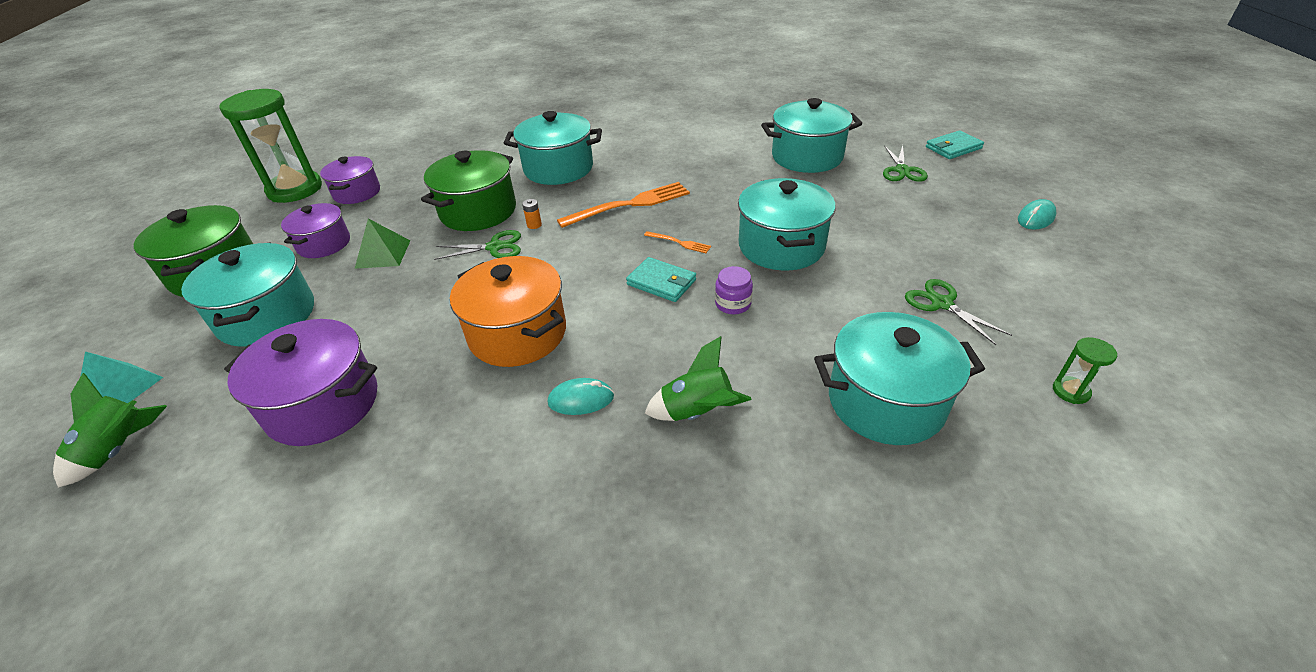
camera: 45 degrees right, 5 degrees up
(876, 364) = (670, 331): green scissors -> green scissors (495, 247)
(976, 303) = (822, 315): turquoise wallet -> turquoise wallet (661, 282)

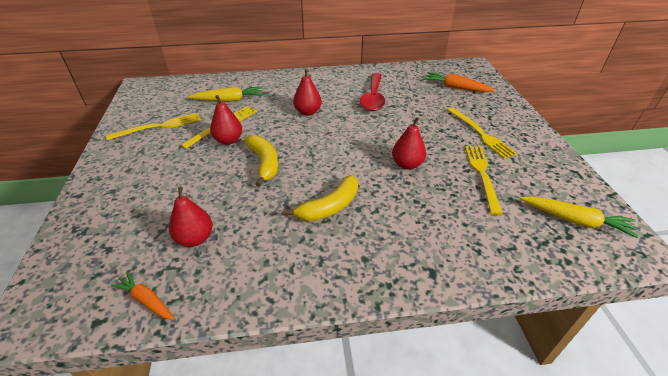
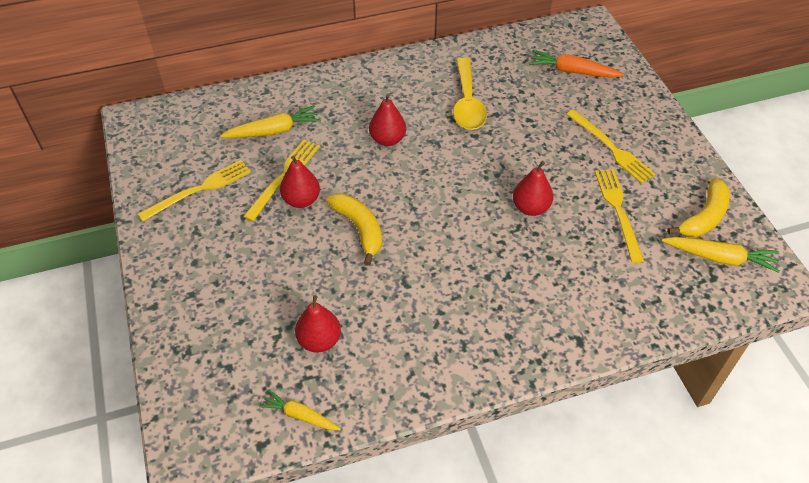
camera: 10 degrees left, 10 degrees up
(146, 300) = (300, 415): orange carrot -> yellow carrot
(329, 207) = (455, 279): yellow banana -> yellow banana (704, 217)
(373, 98) = (467, 103): red spoon -> yellow spoon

= What needs to be done =
Whenever a picture appears in the listing, leave it out; copy everything else exactly.

= Answer to this exercise =
camera: 45 degrees right, 5 degrees up
(876, 364) = (670, 331): green scissors -> green scissors (495, 247)
(976, 303) = (822, 315): turquoise wallet -> turquoise wallet (661, 282)

camera: 10 degrees left, 10 degrees up
(146, 300) = (300, 415): orange carrot -> yellow carrot
(329, 207) = (455, 279): yellow banana -> yellow banana (704, 217)
(373, 98) = (467, 103): red spoon -> yellow spoon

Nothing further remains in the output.